(Before and after images)
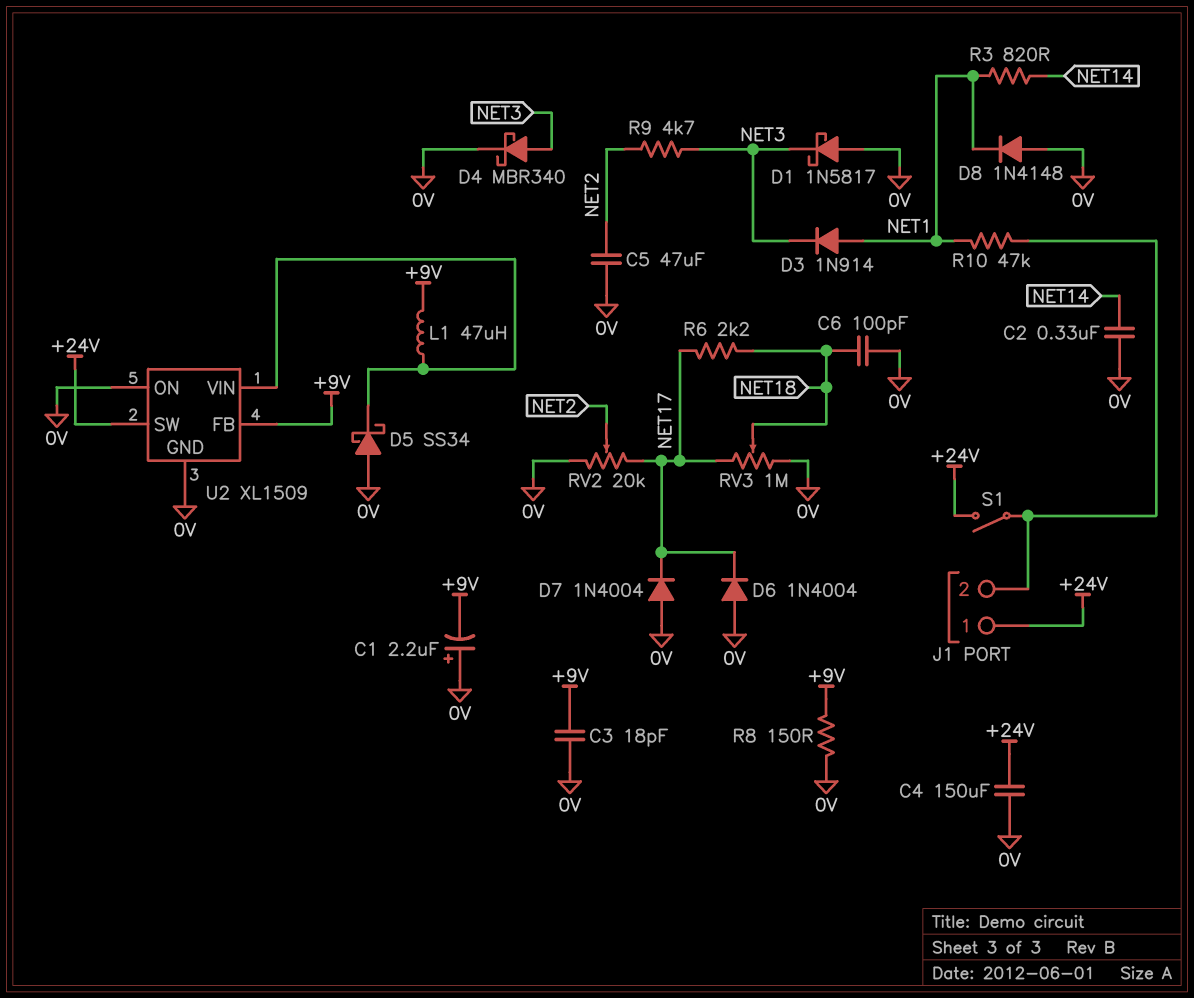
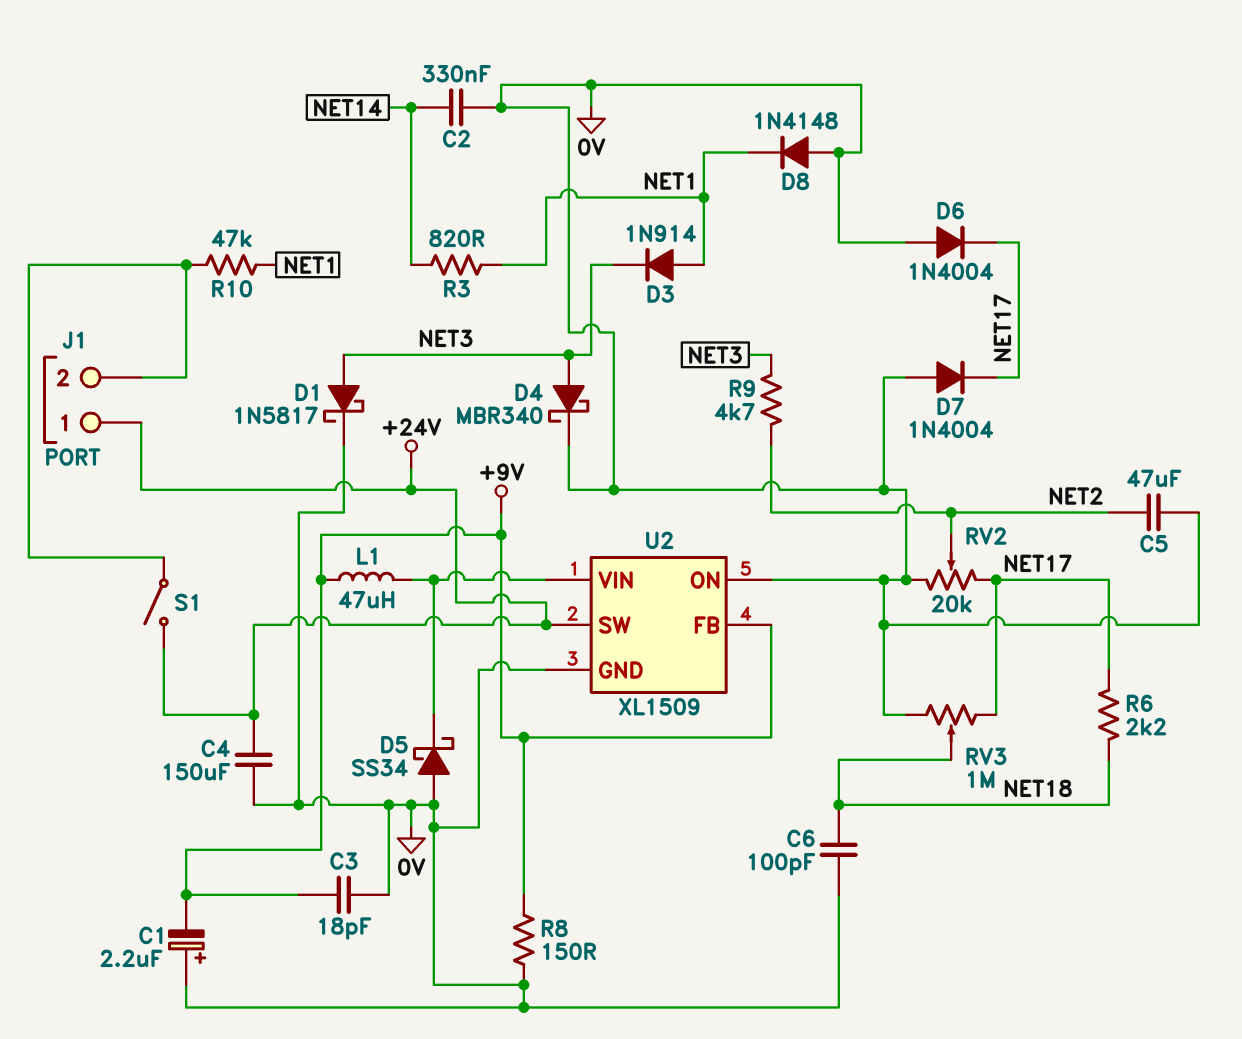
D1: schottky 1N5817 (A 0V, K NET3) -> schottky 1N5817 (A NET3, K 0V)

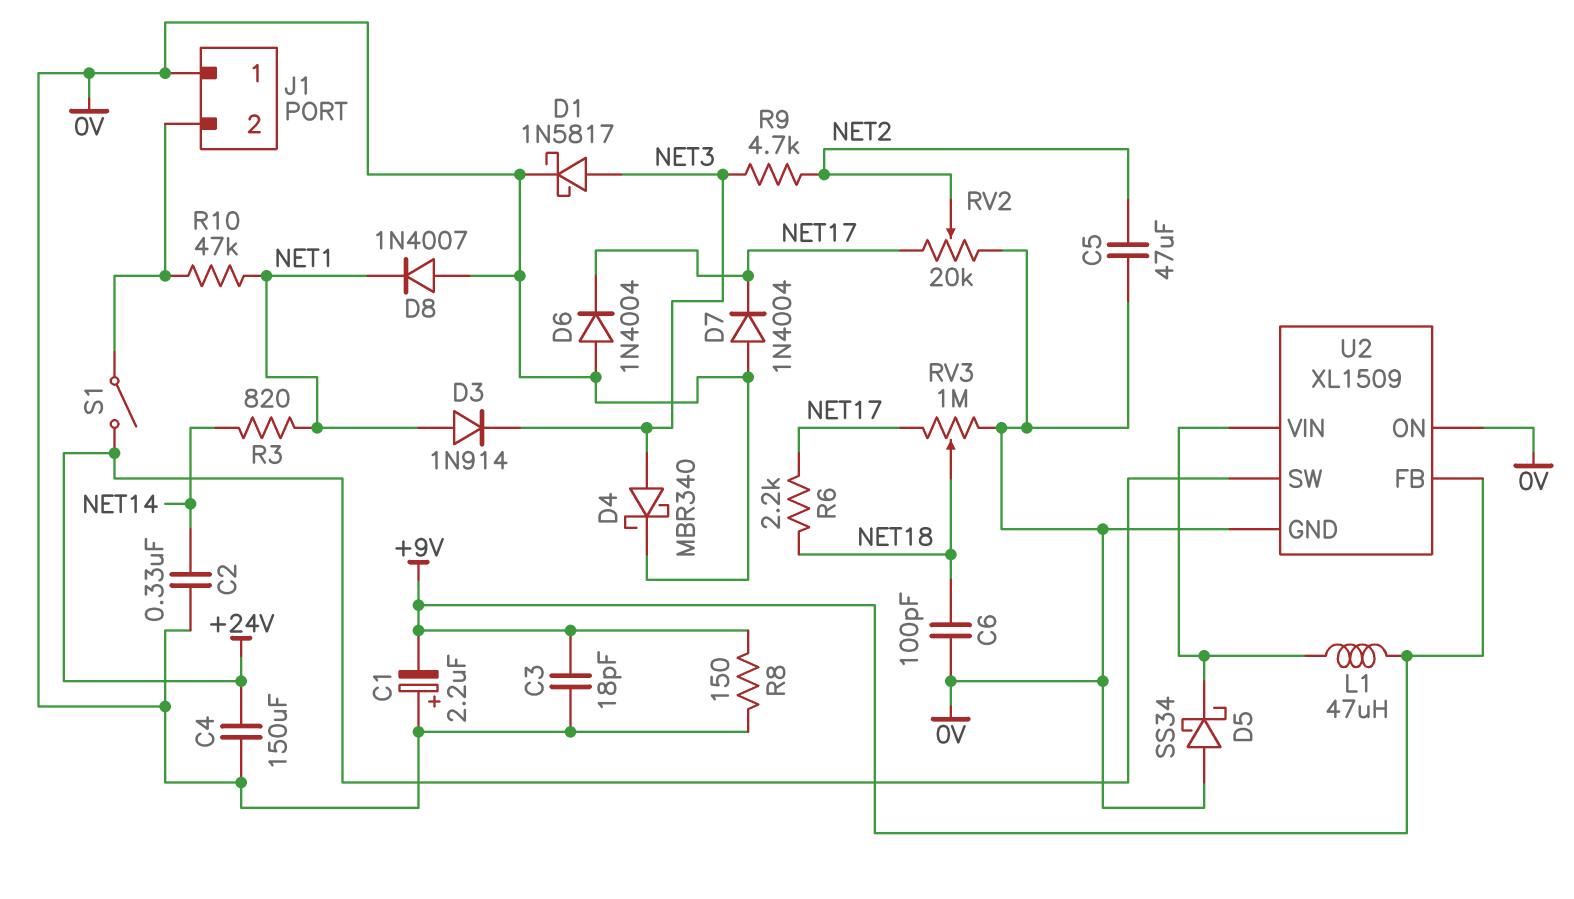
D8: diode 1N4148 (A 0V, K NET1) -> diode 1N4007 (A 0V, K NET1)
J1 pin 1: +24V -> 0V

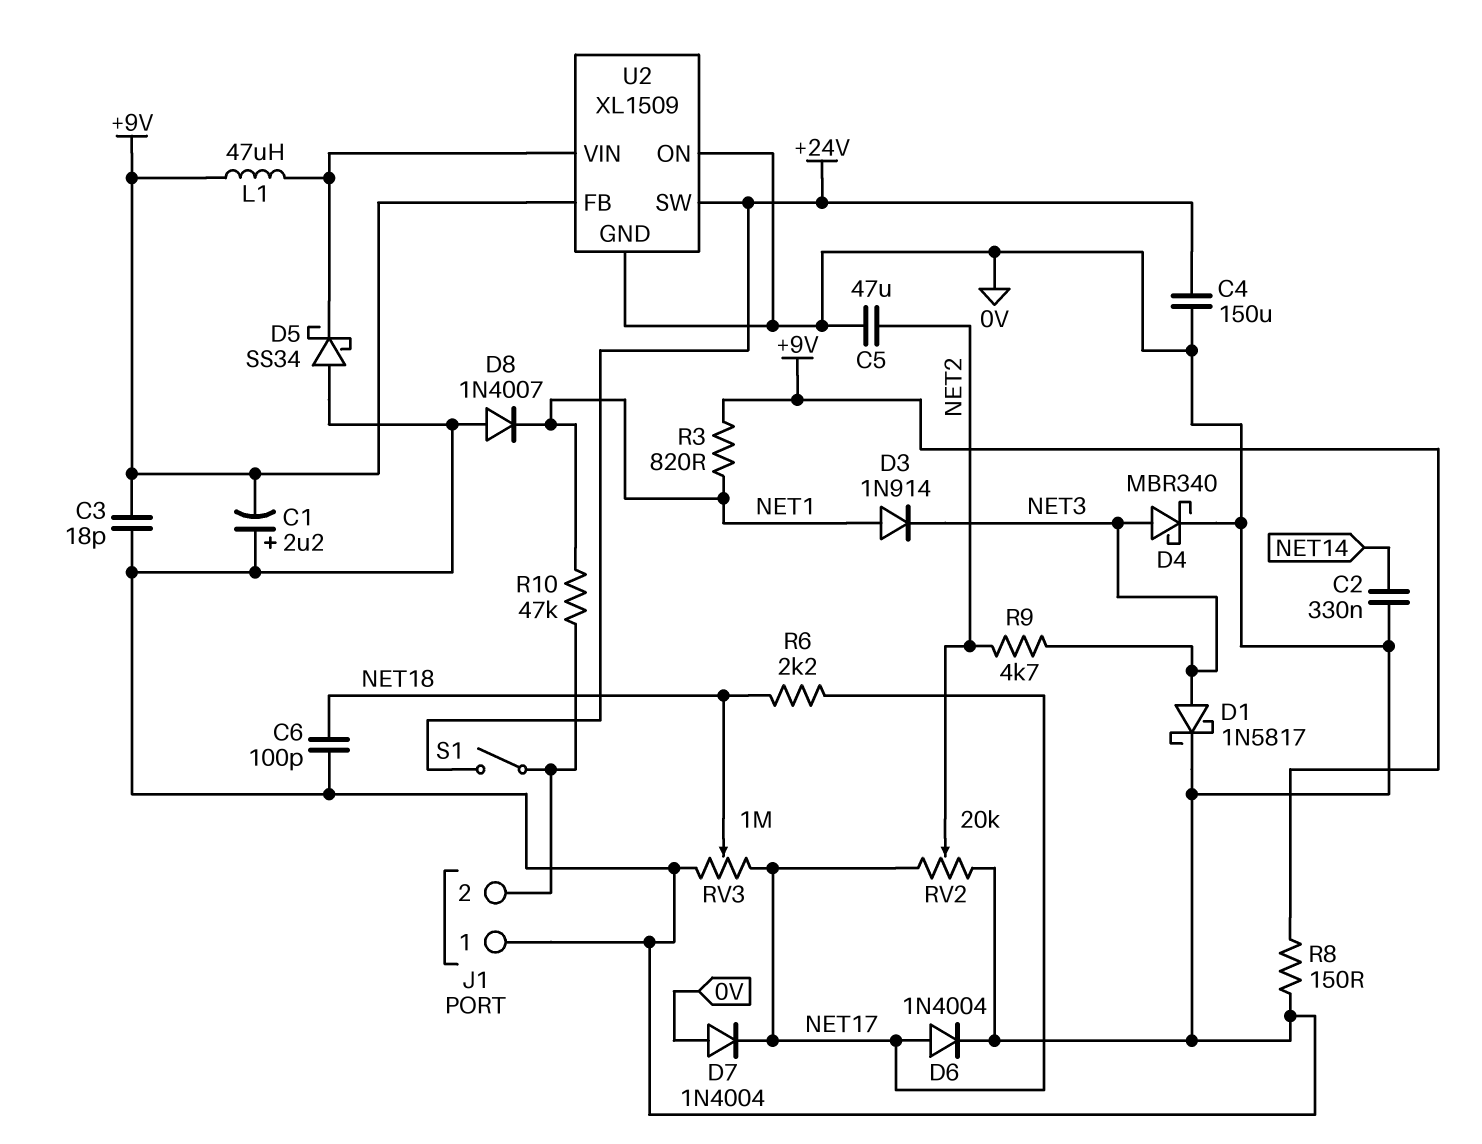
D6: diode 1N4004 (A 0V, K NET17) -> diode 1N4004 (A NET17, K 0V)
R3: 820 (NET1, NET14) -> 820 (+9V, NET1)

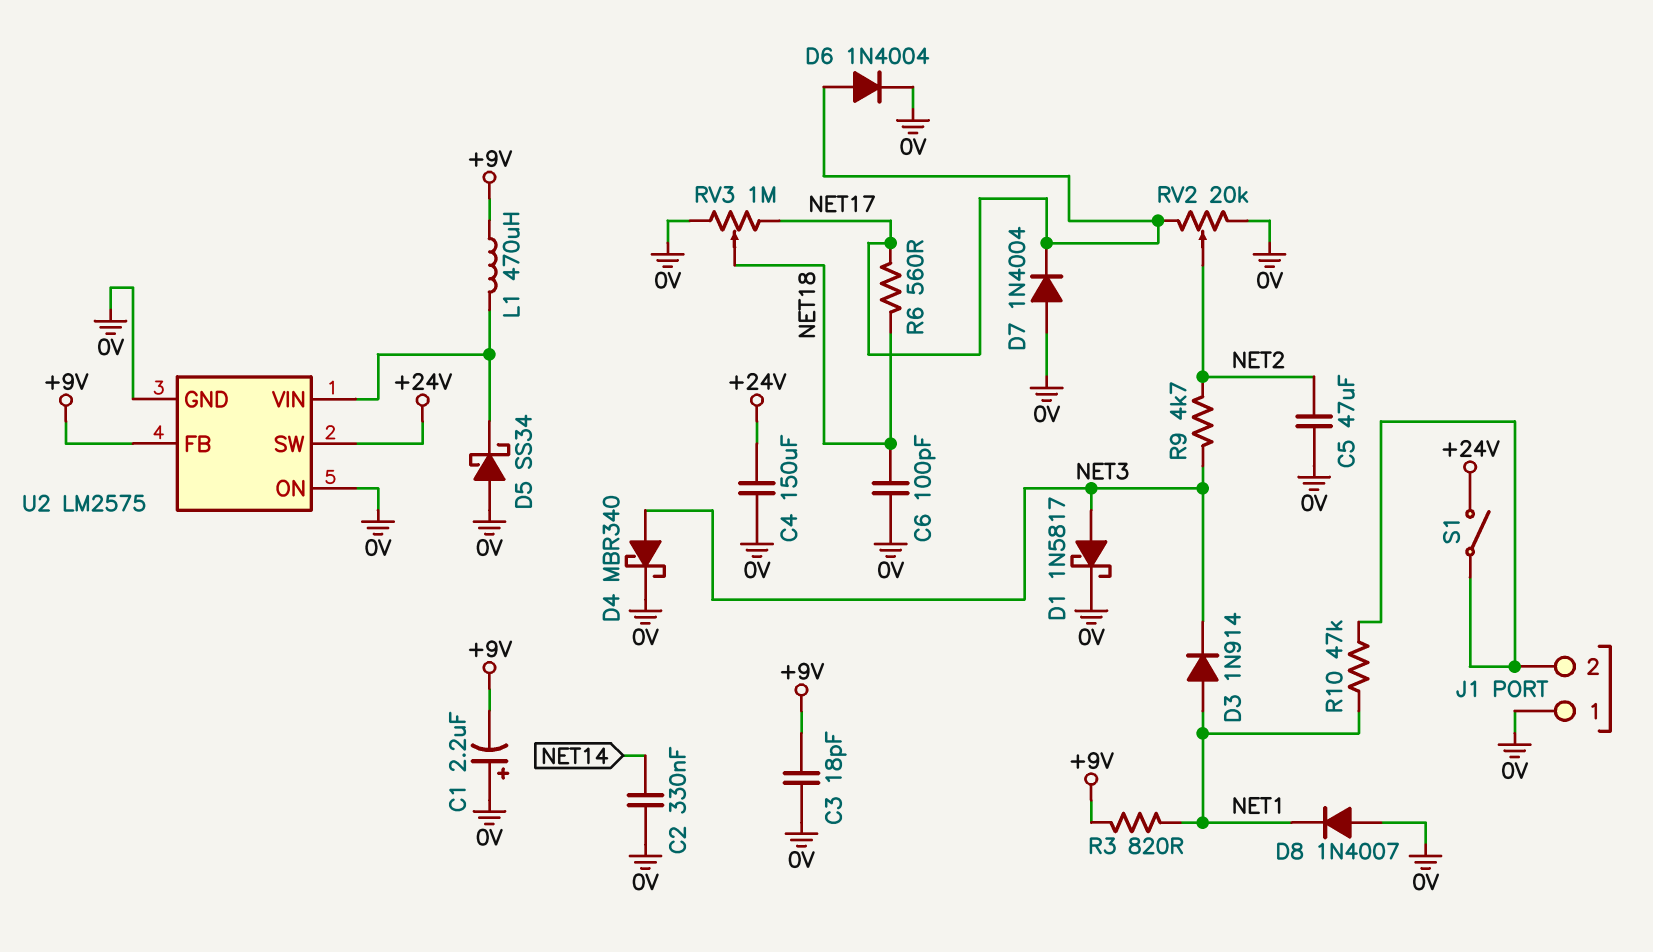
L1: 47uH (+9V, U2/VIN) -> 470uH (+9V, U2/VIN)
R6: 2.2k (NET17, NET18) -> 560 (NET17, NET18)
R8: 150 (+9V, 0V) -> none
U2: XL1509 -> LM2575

YOUR OBJECTIVE:
Please, without any pictures, retype the records exactly as they appear.

RESPONSE AREA:
D1: schottky 1N5817 (A 0V, K NET3) -> schottky 1N5817 (A NET3, K 0V)

D8: diode 1N4148 (A 0V, K NET1) -> diode 1N4007 (A 0V, K NET1)
J1 pin 1: +24V -> 0V

D6: diode 1N4004 (A 0V, K NET17) -> diode 1N4004 (A NET17, K 0V)
R3: 820 (NET1, NET14) -> 820 (+9V, NET1)

L1: 47uH (+9V, U2/VIN) -> 470uH (+9V, U2/VIN)
R6: 2.2k (NET17, NET18) -> 560 (NET17, NET18)
R8: 150 (+9V, 0V) -> none
U2: XL1509 -> LM2575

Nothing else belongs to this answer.